Problem
Exactly as they appear, restate the lines of the material, from the first through the one containing "pink line at".

Available data
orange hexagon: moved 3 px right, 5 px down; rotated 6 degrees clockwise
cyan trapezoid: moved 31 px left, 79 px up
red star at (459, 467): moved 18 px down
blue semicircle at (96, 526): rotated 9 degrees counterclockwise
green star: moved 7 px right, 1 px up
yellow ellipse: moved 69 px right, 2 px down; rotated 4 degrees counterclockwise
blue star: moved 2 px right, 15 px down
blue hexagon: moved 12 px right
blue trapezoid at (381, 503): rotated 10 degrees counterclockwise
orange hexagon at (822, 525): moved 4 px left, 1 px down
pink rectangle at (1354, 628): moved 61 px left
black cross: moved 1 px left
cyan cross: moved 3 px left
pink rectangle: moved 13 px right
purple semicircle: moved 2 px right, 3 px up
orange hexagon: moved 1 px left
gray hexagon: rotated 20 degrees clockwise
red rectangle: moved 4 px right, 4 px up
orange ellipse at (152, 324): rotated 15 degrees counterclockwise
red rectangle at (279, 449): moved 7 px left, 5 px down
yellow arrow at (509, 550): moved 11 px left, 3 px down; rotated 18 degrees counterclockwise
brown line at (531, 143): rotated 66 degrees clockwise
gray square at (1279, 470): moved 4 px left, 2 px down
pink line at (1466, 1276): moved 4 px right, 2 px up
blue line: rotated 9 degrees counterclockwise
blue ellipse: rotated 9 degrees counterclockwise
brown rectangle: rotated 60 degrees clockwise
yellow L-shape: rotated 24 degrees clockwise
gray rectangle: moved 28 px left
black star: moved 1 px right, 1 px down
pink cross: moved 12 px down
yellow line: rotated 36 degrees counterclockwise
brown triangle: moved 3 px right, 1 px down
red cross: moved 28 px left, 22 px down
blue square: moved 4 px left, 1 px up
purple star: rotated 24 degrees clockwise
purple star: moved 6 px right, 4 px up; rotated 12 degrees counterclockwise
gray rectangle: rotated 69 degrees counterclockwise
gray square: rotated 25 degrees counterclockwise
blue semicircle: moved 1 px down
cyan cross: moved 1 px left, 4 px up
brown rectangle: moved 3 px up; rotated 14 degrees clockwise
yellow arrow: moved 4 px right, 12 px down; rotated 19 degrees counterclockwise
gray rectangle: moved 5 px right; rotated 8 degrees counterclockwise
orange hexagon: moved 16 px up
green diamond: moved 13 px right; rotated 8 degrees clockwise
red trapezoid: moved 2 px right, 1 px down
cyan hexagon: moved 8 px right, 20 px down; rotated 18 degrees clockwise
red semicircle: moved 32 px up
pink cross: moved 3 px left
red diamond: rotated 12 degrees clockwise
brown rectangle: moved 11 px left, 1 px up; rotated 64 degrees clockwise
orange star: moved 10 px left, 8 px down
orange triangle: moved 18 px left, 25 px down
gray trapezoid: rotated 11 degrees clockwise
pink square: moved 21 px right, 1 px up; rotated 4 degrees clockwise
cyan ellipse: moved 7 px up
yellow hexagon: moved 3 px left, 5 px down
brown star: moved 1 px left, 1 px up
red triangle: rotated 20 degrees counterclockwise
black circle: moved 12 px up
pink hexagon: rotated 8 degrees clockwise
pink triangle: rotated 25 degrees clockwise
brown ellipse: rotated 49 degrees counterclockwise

Completed exercise
orange hexagon: moved 3 px right, 5 px down; rotated 6 degrees clockwise
cyan trapezoid: moved 31 px left, 79 px up
red star at (459, 467): moved 18 px down
blue semicircle at (96, 526): rotated 9 degrees counterclockwise
green star: moved 7 px right, 1 px up
yellow ellipse: moved 69 px right, 2 px down; rotated 4 degrees counterclockwise
blue star: moved 2 px right, 15 px down
blue hexagon: moved 12 px right
blue trapezoid at (381, 503): rotated 10 degrees counterclockwise
orange hexagon at (822, 525): moved 4 px left, 1 px down
pink rectangle at (1354, 628): moved 61 px left
black cross: moved 1 px left
cyan cross: moved 3 px left
pink rectangle: moved 13 px right
purple semicircle: moved 2 px right, 3 px up
orange hexagon: moved 1 px left
gray hexagon: rotated 20 degrees clockwise
red rectangle: moved 4 px right, 4 px up
orange ellipse at (152, 324): rotated 15 degrees counterclockwise
red rectangle at (279, 449): moved 7 px left, 5 px down
yellow arrow at (509, 550): moved 11 px left, 3 px down; rotated 18 degrees counterclockwise
brown line at (531, 143): rotated 66 degrees clockwise
gray square at (1279, 470): moved 4 px left, 2 px down
pink line at (1466, 1276): moved 4 px right, 2 px up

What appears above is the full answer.